## Work to be completed
Report each line below that carries the word "scissors".

========================================================================

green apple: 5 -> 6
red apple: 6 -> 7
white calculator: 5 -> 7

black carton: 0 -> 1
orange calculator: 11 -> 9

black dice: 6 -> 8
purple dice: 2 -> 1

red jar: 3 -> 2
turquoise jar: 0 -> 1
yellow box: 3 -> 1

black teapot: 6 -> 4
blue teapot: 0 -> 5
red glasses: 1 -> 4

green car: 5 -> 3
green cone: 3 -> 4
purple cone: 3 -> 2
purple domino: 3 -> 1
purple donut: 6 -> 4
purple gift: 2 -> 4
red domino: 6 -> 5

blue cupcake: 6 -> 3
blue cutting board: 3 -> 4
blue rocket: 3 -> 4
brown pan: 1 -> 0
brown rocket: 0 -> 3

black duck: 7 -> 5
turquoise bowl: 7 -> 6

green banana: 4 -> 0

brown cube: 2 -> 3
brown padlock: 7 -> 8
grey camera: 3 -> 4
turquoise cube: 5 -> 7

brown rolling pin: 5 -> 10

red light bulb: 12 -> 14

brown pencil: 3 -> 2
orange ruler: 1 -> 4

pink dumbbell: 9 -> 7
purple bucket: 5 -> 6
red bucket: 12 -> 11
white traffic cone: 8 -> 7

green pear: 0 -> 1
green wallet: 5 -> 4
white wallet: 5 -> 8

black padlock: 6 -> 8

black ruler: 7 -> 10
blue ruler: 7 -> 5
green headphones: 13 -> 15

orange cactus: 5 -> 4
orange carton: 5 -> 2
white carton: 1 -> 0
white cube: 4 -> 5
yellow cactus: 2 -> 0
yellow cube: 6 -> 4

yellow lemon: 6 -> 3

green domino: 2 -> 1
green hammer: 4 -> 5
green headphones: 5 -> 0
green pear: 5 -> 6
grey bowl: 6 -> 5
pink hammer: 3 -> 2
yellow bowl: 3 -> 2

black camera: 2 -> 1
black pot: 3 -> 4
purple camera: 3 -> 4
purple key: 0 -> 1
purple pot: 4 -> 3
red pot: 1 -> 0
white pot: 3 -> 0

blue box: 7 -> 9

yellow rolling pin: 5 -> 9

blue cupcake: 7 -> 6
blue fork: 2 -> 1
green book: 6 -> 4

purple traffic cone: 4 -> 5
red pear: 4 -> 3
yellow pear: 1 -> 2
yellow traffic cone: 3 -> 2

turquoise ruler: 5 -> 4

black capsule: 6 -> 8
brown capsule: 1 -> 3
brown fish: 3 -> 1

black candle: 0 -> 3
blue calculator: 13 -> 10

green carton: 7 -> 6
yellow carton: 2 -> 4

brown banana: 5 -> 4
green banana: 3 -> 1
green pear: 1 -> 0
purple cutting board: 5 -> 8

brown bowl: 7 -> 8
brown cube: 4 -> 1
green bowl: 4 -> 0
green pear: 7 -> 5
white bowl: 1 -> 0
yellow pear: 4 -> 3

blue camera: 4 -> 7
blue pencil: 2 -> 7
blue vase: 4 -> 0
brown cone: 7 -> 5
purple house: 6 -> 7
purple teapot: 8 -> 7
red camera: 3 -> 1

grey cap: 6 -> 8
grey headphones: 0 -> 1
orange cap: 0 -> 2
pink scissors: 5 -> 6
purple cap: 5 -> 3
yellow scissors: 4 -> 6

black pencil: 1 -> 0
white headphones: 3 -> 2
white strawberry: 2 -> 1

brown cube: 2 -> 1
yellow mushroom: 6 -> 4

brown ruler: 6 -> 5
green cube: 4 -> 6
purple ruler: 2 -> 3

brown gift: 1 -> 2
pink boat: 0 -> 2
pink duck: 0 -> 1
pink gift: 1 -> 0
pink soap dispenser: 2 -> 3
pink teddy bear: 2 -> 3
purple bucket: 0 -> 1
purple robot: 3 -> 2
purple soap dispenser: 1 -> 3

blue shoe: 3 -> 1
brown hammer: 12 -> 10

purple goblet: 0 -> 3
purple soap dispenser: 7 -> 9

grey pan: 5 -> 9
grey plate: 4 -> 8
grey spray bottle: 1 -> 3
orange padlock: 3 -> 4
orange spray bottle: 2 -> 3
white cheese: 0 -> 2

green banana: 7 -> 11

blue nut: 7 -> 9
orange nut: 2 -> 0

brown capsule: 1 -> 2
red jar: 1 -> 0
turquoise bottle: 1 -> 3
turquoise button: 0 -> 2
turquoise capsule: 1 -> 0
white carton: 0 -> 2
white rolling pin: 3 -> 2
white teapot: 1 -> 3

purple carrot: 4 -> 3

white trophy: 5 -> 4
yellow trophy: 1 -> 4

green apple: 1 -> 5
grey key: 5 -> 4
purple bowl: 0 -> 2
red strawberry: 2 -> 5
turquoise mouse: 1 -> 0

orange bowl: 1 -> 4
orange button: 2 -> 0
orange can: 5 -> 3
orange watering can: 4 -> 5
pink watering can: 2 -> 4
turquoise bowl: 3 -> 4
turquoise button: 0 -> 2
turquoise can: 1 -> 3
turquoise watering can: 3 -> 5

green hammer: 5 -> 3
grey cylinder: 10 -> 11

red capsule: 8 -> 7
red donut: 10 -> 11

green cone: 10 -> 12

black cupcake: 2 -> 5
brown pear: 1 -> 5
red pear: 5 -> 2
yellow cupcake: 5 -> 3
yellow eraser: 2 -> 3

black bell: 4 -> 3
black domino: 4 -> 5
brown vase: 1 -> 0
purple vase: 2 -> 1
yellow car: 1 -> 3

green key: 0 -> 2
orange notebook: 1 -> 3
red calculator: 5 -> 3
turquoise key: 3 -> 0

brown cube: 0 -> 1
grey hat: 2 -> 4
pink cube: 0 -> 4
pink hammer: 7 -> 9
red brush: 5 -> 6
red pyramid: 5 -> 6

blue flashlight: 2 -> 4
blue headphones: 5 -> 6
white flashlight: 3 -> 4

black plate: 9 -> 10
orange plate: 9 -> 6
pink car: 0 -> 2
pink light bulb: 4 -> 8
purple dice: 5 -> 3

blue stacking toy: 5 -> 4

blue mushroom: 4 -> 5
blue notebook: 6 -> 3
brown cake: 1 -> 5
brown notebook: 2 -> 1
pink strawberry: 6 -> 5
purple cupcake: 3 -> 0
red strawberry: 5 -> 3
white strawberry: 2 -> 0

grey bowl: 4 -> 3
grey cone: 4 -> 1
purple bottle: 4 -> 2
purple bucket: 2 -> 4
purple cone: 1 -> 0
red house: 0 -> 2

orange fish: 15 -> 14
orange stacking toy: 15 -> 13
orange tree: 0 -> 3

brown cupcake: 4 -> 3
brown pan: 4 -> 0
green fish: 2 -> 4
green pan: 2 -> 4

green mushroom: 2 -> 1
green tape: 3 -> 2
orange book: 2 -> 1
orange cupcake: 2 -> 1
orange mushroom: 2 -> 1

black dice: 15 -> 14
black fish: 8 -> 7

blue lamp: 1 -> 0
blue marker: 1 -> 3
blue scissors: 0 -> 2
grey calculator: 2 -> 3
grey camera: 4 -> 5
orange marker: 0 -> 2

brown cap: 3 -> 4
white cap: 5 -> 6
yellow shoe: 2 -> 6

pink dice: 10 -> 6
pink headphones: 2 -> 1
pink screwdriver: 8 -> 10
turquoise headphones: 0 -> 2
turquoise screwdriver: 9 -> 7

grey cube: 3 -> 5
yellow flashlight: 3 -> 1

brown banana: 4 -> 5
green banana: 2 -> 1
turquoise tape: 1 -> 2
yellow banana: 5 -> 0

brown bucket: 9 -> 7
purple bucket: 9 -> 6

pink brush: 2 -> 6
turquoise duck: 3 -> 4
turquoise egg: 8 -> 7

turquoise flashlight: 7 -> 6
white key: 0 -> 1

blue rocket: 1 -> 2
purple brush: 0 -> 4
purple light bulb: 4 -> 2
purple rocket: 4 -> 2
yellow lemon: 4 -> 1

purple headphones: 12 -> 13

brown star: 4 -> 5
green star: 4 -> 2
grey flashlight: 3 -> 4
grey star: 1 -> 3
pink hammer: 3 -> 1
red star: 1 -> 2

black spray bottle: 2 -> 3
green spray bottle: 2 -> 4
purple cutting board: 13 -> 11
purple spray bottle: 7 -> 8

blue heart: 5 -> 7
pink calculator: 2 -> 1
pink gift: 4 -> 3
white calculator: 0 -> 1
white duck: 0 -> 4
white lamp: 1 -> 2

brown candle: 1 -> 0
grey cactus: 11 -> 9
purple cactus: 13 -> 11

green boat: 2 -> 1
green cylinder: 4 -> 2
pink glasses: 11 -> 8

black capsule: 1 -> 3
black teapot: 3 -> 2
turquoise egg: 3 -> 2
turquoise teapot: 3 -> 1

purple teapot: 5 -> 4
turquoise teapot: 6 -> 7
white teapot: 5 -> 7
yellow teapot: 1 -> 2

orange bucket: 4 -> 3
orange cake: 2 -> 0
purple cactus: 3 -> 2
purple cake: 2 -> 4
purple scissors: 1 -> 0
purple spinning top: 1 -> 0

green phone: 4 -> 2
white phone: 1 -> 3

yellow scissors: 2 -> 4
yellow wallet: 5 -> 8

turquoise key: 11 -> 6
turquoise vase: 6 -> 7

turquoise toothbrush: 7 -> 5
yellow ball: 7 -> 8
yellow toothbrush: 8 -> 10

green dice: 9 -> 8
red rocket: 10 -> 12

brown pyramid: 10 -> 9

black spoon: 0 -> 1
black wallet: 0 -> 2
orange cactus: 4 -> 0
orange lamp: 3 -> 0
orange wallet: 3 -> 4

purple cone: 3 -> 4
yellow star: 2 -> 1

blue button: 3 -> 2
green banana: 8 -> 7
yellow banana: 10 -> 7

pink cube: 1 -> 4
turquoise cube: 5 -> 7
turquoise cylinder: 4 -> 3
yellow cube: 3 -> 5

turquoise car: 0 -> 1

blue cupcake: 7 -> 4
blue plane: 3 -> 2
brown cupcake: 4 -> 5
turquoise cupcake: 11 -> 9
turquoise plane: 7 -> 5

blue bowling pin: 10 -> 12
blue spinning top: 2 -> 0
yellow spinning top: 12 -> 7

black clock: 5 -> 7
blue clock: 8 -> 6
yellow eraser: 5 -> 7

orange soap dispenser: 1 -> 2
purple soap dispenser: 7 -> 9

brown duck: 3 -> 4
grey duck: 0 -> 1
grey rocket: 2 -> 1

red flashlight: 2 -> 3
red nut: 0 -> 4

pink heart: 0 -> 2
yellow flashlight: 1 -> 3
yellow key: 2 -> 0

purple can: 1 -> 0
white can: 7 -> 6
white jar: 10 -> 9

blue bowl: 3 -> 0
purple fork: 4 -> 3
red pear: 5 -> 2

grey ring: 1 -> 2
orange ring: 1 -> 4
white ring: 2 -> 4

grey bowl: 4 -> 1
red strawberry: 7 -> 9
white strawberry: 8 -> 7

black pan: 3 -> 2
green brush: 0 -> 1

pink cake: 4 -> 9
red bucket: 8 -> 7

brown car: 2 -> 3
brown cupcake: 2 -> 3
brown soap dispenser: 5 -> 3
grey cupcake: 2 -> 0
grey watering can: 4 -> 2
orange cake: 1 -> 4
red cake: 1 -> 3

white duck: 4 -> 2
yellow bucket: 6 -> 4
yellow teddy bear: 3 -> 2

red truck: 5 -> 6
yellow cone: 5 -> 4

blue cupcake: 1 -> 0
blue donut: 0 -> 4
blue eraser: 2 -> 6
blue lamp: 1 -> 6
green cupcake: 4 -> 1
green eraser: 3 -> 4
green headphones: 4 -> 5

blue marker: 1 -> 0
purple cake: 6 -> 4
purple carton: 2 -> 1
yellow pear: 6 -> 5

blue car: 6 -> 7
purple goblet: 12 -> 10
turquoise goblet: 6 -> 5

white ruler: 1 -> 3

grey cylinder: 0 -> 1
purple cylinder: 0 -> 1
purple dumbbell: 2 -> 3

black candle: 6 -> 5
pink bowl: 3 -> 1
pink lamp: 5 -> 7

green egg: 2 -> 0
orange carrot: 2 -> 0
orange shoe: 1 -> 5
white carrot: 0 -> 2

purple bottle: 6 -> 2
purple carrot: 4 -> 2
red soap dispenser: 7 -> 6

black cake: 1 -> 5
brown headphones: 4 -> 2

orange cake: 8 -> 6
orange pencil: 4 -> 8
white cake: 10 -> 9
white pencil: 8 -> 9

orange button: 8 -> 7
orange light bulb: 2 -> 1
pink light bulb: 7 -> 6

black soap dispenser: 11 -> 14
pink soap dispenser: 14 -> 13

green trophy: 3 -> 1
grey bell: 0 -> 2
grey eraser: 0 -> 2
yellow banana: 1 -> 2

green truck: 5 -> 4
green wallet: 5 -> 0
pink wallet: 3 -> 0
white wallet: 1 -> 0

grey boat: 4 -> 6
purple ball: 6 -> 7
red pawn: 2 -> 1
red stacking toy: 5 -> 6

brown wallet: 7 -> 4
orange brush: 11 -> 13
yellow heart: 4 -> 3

========================================================================

## Answer below
pink scissors: 5 -> 6
yellow scissors: 4 -> 6
blue scissors: 0 -> 2
purple scissors: 1 -> 0
yellow scissors: 2 -> 4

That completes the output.